### TASK STATEMENT
Copy every record verbatim but exclude the pictures.

Saved entries:
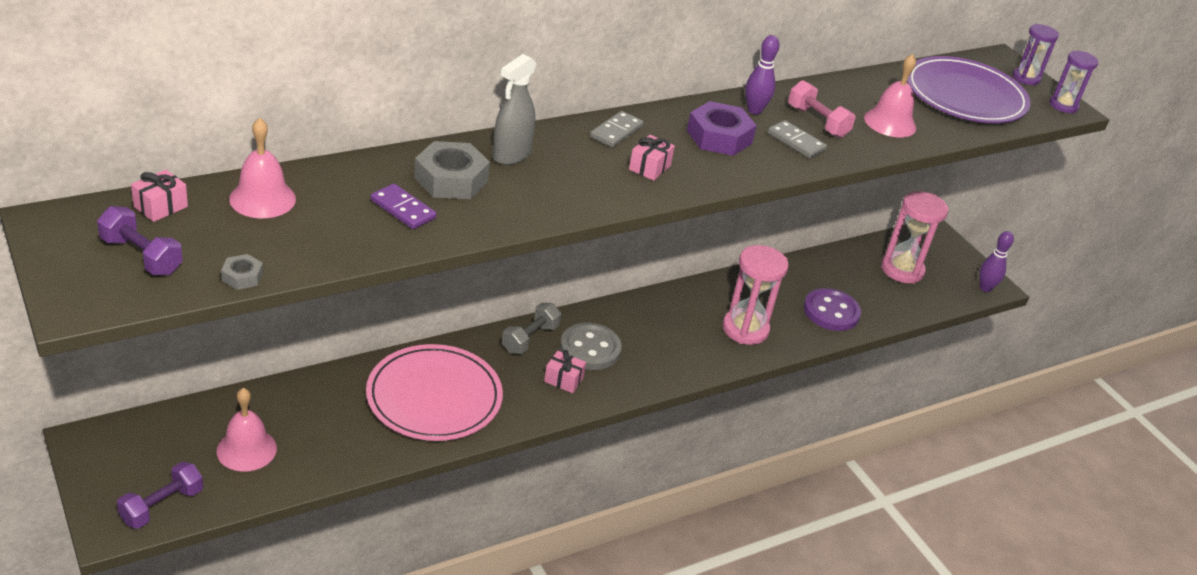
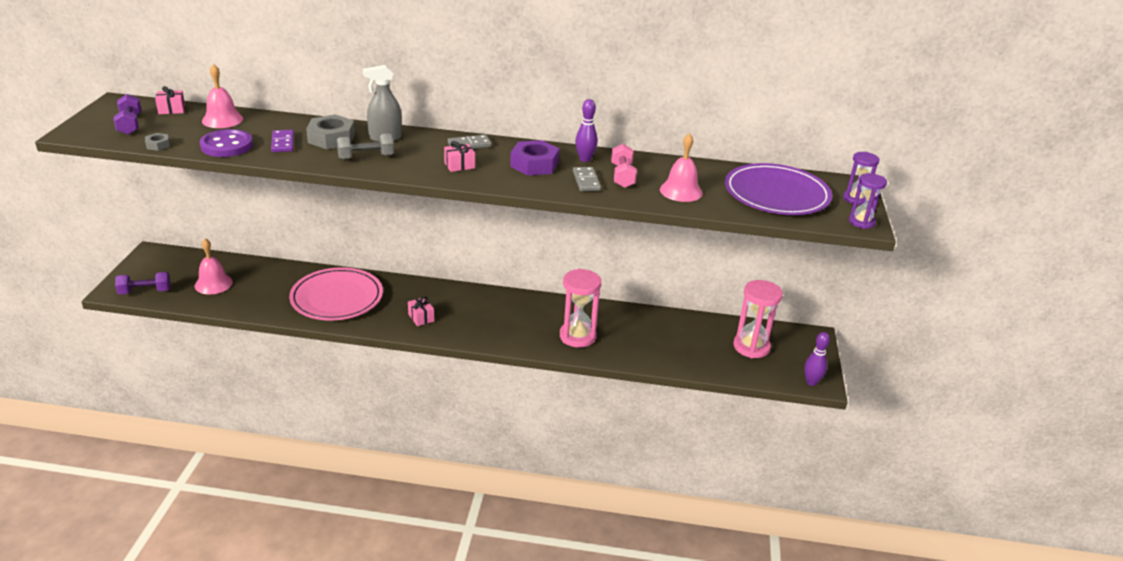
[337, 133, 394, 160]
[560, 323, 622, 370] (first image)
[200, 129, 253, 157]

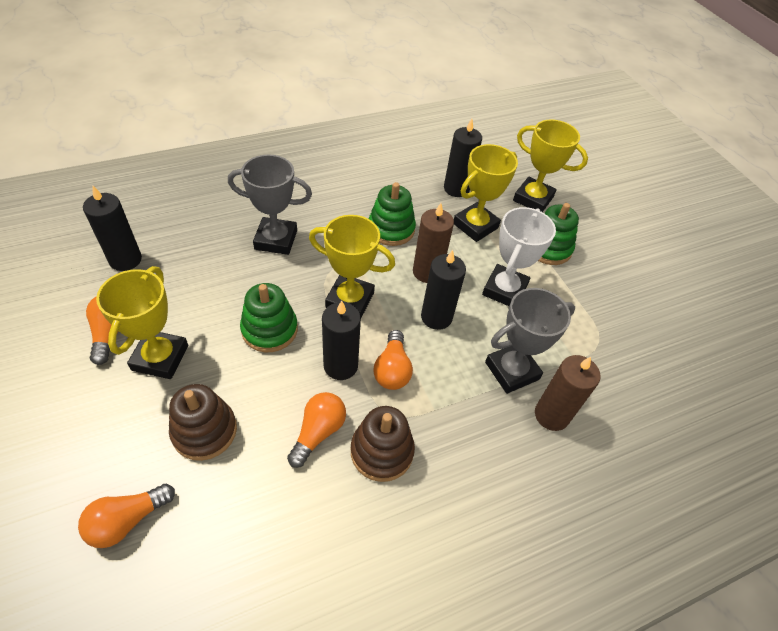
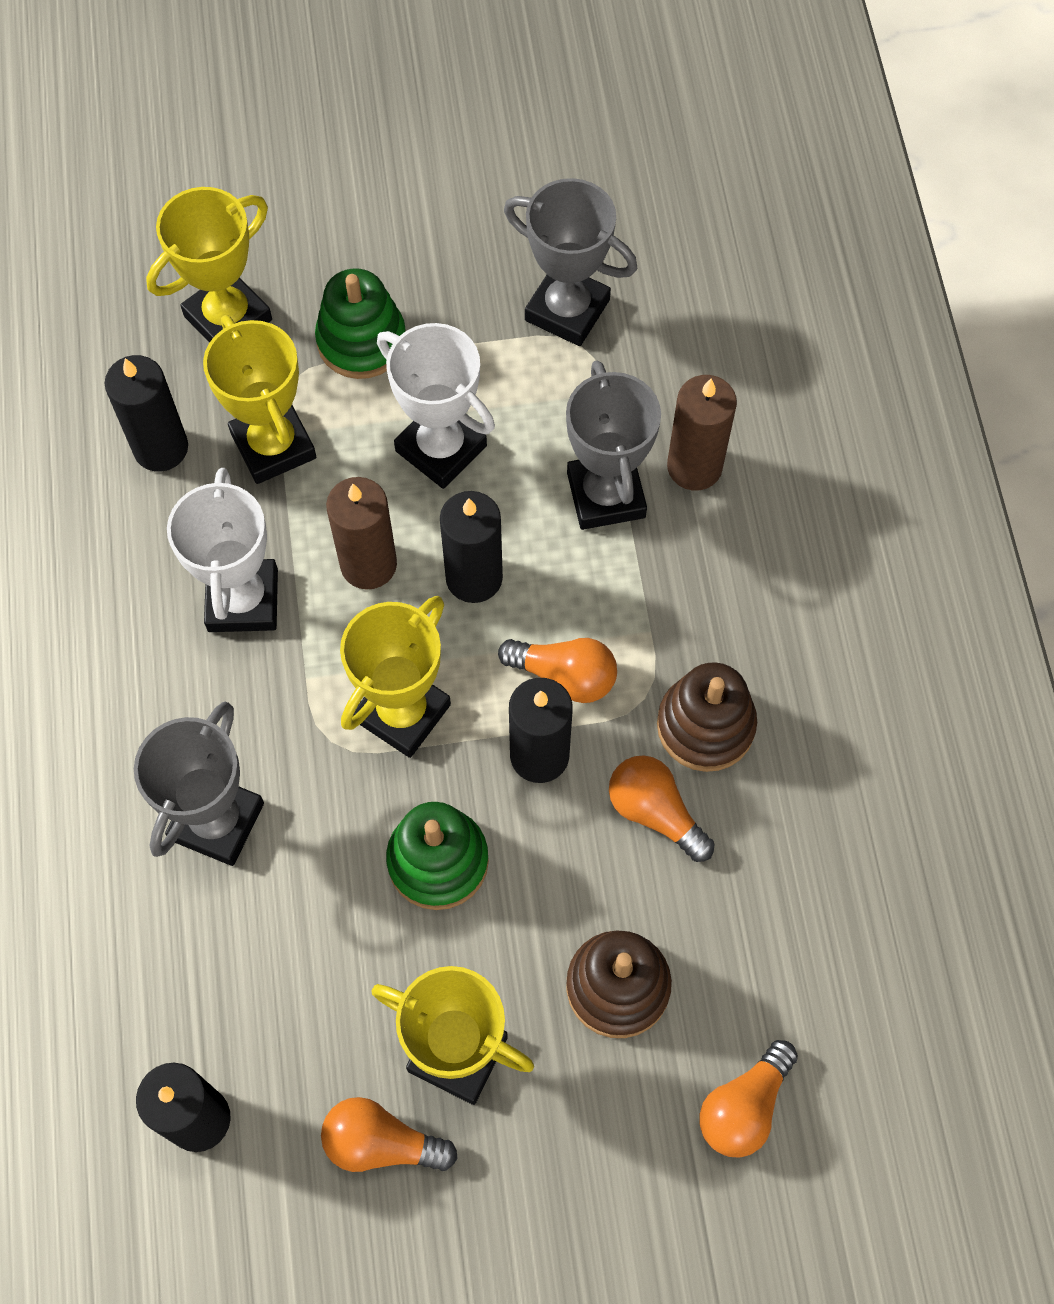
[699, 1040, 798, 1158]
[167, 468, 278, 632]
[504, 178, 638, 346]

### ANSWER BOX
[337, 133, 394, 160]
[560, 323, 622, 370] (first image)
[200, 129, 253, 157]

[699, 1040, 798, 1158]
[167, 468, 278, 632]
[504, 178, 638, 346]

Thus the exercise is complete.